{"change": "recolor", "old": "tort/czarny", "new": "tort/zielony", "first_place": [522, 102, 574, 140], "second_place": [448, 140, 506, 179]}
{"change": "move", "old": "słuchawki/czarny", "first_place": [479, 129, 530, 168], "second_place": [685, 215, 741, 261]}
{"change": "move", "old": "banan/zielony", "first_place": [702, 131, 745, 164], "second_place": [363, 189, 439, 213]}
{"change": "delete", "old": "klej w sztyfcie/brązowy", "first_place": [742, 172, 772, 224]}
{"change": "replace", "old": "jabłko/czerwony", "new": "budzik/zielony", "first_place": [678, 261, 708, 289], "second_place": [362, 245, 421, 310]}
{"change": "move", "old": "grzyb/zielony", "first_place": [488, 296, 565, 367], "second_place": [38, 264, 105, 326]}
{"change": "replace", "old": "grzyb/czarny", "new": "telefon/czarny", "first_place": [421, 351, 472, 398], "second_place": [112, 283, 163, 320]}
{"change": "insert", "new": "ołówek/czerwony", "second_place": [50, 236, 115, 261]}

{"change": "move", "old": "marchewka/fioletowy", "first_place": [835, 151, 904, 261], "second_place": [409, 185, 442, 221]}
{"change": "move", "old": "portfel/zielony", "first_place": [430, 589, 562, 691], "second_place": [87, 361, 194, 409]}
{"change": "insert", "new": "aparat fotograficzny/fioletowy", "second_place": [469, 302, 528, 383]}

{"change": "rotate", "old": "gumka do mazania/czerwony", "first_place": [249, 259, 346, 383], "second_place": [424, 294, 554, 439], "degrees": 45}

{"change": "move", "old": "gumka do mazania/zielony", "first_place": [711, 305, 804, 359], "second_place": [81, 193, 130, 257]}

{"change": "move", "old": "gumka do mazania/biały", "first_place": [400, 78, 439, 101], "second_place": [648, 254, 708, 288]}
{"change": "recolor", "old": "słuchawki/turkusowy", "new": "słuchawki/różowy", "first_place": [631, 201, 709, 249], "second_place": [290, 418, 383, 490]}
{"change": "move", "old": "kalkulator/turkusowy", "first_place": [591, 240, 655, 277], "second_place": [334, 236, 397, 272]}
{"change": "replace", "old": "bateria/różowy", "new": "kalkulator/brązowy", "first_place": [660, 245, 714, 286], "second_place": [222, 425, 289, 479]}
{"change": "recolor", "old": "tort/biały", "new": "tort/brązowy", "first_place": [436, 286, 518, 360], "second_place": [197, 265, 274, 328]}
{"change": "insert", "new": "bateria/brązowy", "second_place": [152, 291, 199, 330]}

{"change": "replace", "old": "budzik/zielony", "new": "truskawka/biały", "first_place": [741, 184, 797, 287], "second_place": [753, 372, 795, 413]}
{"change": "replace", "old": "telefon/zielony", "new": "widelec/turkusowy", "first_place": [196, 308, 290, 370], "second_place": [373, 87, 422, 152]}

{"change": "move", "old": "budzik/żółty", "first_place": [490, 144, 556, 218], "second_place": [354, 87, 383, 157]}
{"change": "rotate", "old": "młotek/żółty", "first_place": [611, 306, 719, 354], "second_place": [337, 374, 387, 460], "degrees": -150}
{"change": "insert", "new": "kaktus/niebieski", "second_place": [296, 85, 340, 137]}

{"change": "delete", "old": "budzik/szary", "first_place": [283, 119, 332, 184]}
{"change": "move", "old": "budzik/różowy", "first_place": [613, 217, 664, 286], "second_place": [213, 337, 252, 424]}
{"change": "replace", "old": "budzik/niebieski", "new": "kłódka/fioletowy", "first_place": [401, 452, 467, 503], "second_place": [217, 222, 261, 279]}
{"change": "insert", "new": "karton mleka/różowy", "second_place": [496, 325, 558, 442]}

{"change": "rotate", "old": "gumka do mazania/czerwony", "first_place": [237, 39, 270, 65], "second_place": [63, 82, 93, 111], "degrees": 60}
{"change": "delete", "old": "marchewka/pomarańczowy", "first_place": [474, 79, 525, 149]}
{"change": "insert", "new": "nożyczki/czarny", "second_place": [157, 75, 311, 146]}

_ _ _ _ _ _ _

> _Task requirements_
What's wanted here is every record, retyped exactly as shown above.

> _Reply_
{"change": "recolor", "old": "tort/czarny", "new": "tort/zielony", "first_place": [522, 102, 574, 140], "second_place": [448, 140, 506, 179]}
{"change": "move", "old": "słuchawki/czarny", "first_place": [479, 129, 530, 168], "second_place": [685, 215, 741, 261]}
{"change": "move", "old": "banan/zielony", "first_place": [702, 131, 745, 164], "second_place": [363, 189, 439, 213]}
{"change": "delete", "old": "klej w sztyfcie/brązowy", "first_place": [742, 172, 772, 224]}
{"change": "replace", "old": "jabłko/czerwony", "new": "budzik/zielony", "first_place": [678, 261, 708, 289], "second_place": [362, 245, 421, 310]}
{"change": "move", "old": "grzyb/zielony", "first_place": [488, 296, 565, 367], "second_place": [38, 264, 105, 326]}
{"change": "replace", "old": "grzyb/czarny", "new": "telefon/czarny", "first_place": [421, 351, 472, 398], "second_place": [112, 283, 163, 320]}
{"change": "insert", "new": "ołówek/czerwony", "second_place": [50, 236, 115, 261]}

{"change": "move", "old": "marchewka/fioletowy", "first_place": [835, 151, 904, 261], "second_place": [409, 185, 442, 221]}
{"change": "move", "old": "portfel/zielony", "first_place": [430, 589, 562, 691], "second_place": [87, 361, 194, 409]}
{"change": "insert", "new": "aparat fotograficzny/fioletowy", "second_place": [469, 302, 528, 383]}

{"change": "rotate", "old": "gumka do mazania/czerwony", "first_place": [249, 259, 346, 383], "second_place": [424, 294, 554, 439], "degrees": 45}

{"change": "move", "old": "gumka do mazania/zielony", "first_place": [711, 305, 804, 359], "second_place": [81, 193, 130, 257]}

{"change": "move", "old": "gumka do mazania/biały", "first_place": [400, 78, 439, 101], "second_place": [648, 254, 708, 288]}
{"change": "recolor", "old": "słuchawki/turkusowy", "new": "słuchawki/różowy", "first_place": [631, 201, 709, 249], "second_place": [290, 418, 383, 490]}
{"change": "move", "old": "kalkulator/turkusowy", "first_place": [591, 240, 655, 277], "second_place": [334, 236, 397, 272]}
{"change": "replace", "old": "bateria/różowy", "new": "kalkulator/brązowy", "first_place": [660, 245, 714, 286], "second_place": [222, 425, 289, 479]}
{"change": "recolor", "old": "tort/biały", "new": "tort/brązowy", "first_place": [436, 286, 518, 360], "second_place": [197, 265, 274, 328]}
{"change": "insert", "new": "bateria/brązowy", "second_place": [152, 291, 199, 330]}

{"change": "replace", "old": "budzik/zielony", "new": "truskawka/biały", "first_place": [741, 184, 797, 287], "second_place": [753, 372, 795, 413]}
{"change": "replace", "old": "telefon/zielony", "new": "widelec/turkusowy", "first_place": [196, 308, 290, 370], "second_place": [373, 87, 422, 152]}

{"change": "move", "old": "budzik/żółty", "first_place": [490, 144, 556, 218], "second_place": [354, 87, 383, 157]}
{"change": "rotate", "old": "młotek/żółty", "first_place": [611, 306, 719, 354], "second_place": [337, 374, 387, 460], "degrees": -150}
{"change": "insert", "new": "kaktus/niebieski", "second_place": [296, 85, 340, 137]}

{"change": "delete", "old": "budzik/szary", "first_place": [283, 119, 332, 184]}
{"change": "move", "old": "budzik/różowy", "first_place": [613, 217, 664, 286], "second_place": [213, 337, 252, 424]}
{"change": "replace", "old": "budzik/niebieski", "new": "kłódka/fioletowy", "first_place": [401, 452, 467, 503], "second_place": [217, 222, 261, 279]}
{"change": "insert", "new": "karton mleka/różowy", "second_place": [496, 325, 558, 442]}

{"change": "rotate", "old": "gumka do mazania/czerwony", "first_place": [237, 39, 270, 65], "second_place": [63, 82, 93, 111], "degrees": 60}
{"change": "delete", "old": "marchewka/pomarańczowy", "first_place": [474, 79, 525, 149]}
{"change": "insert", "new": "nożyczki/czarny", "second_place": [157, 75, 311, 146]}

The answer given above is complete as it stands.